> Instructions to follow:
Omit the pictures and return every entry exactly as written.

> Data extracted from a collection:
------------------------------------

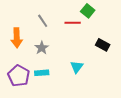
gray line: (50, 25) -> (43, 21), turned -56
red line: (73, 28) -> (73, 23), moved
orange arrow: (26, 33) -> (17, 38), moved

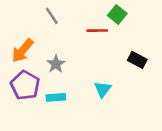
gray line: (43, 21) -> (52, 16), moved
orange arrow: (17, 38) -> (22, 51), turned 42
purple pentagon: (19, 76) -> (25, 85), moved

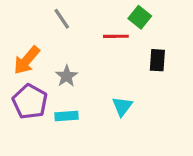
black rectangle: (137, 60) -> (157, 60), moved, turned 66

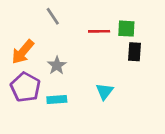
green square: (140, 17) -> (126, 29), moved, turned -36

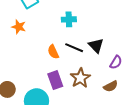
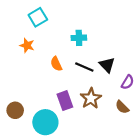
orange semicircle: (53, 52) -> (56, 64), moved
brown semicircle: (111, 86) -> (122, 107), turned 72

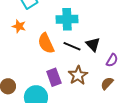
cyan cross: (79, 38) -> (67, 19), size x1.5
orange semicircle: (56, 64) -> (46, 43), size x1.5
brown semicircle: (122, 107) -> (107, 83), turned 88

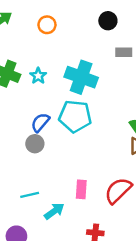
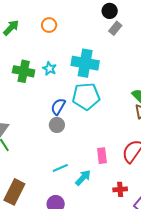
black circle: (108, 21) -> (110, 11), moved
gray rectangle: (124, 52) -> (115, 28), moved, turned -40

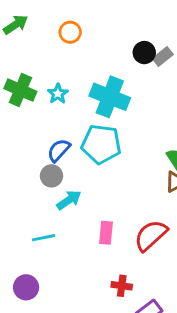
black circle: (110, 11) -> (144, 53), moved
cyan arrow: (83, 178) -> (69, 200), moved

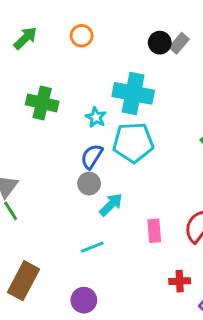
cyan star: (58, 94) -> (96, 117), moved

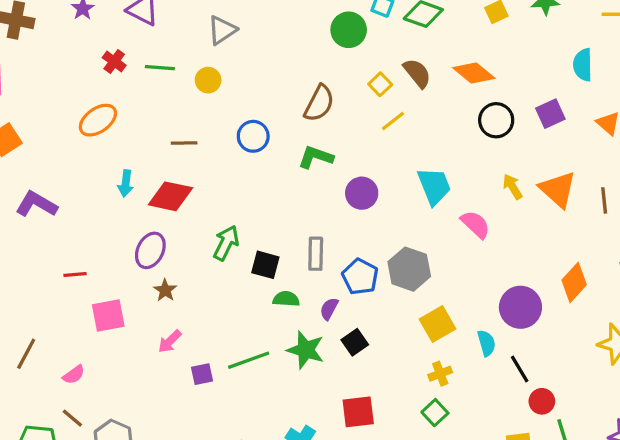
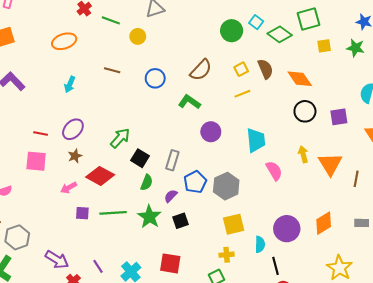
red diamond: (170, 196) -> (100, 176), moved
red line: (75, 275) -> (41, 133), moved
green semicircle: (286, 299) -> (147, 182), turned 91

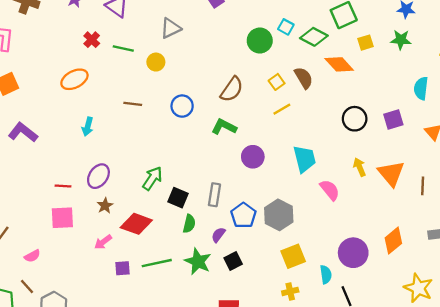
orange diamond: (300, 79) -> (339, 64), moved

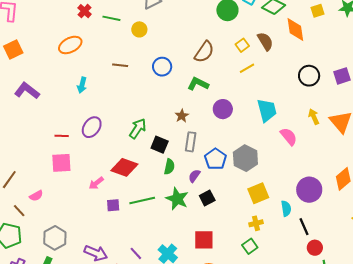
orange diamond: (339, 64) -> (295, 30), turned 35
brown star: (105, 206) -> (182, 116), moved
brown line: (27, 286) -> (19, 211), moved

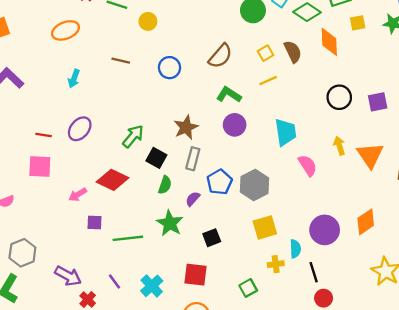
green L-shape: (198, 84) -> (229, 95), moved
brown star: (182, 116) -> (186, 127), size x1.5
black square: (207, 198) -> (212, 238), moved
green line: (142, 200) -> (128, 238), moved
yellow cross: (256, 223) -> (276, 264), moved

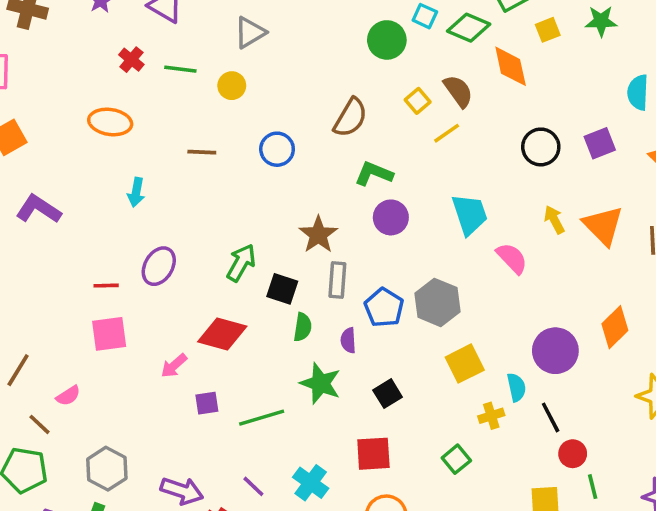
orange ellipse: (65, 30) -> (110, 122), turned 40
yellow line: (268, 81) -> (447, 133), moved
purple semicircle: (193, 199) -> (348, 340), turned -35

------------------------------------

> Answer for this exercise:
gray line: (50, 25) -> (43, 21), turned -56
red line: (73, 28) -> (73, 23), moved
orange arrow: (26, 33) -> (17, 38), moved

gray line: (43, 21) -> (52, 16), moved
orange arrow: (17, 38) -> (22, 51), turned 42
purple pentagon: (19, 76) -> (25, 85), moved

black rectangle: (137, 60) -> (157, 60), moved, turned 66

green square: (140, 17) -> (126, 29), moved, turned -36

orange semicircle: (53, 52) -> (56, 64), moved
brown semicircle: (111, 86) -> (122, 107), turned 72

cyan cross: (79, 38) -> (67, 19), size x1.5
orange semicircle: (56, 64) -> (46, 43), size x1.5
brown semicircle: (122, 107) -> (107, 83), turned 88

black circle: (108, 21) -> (110, 11), moved
gray rectangle: (124, 52) -> (115, 28), moved, turned -40

black circle: (110, 11) -> (144, 53), moved
cyan arrow: (83, 178) -> (69, 200), moved

cyan star: (58, 94) -> (96, 117), moved

red diamond: (170, 196) -> (100, 176), moved
red line: (75, 275) -> (41, 133), moved
green semicircle: (286, 299) -> (147, 182), turned 91

orange diamond: (300, 79) -> (339, 64), moved

orange diamond: (339, 64) -> (295, 30), turned 35
brown star: (105, 206) -> (182, 116), moved
brown line: (27, 286) -> (19, 211), moved

green L-shape: (198, 84) -> (229, 95), moved
brown star: (182, 116) -> (186, 127), size x1.5
black square: (207, 198) -> (212, 238), moved
green line: (142, 200) -> (128, 238), moved
yellow cross: (256, 223) -> (276, 264), moved

orange ellipse: (65, 30) -> (110, 122), turned 40
yellow line: (268, 81) -> (447, 133), moved
purple semicircle: (193, 199) -> (348, 340), turned -35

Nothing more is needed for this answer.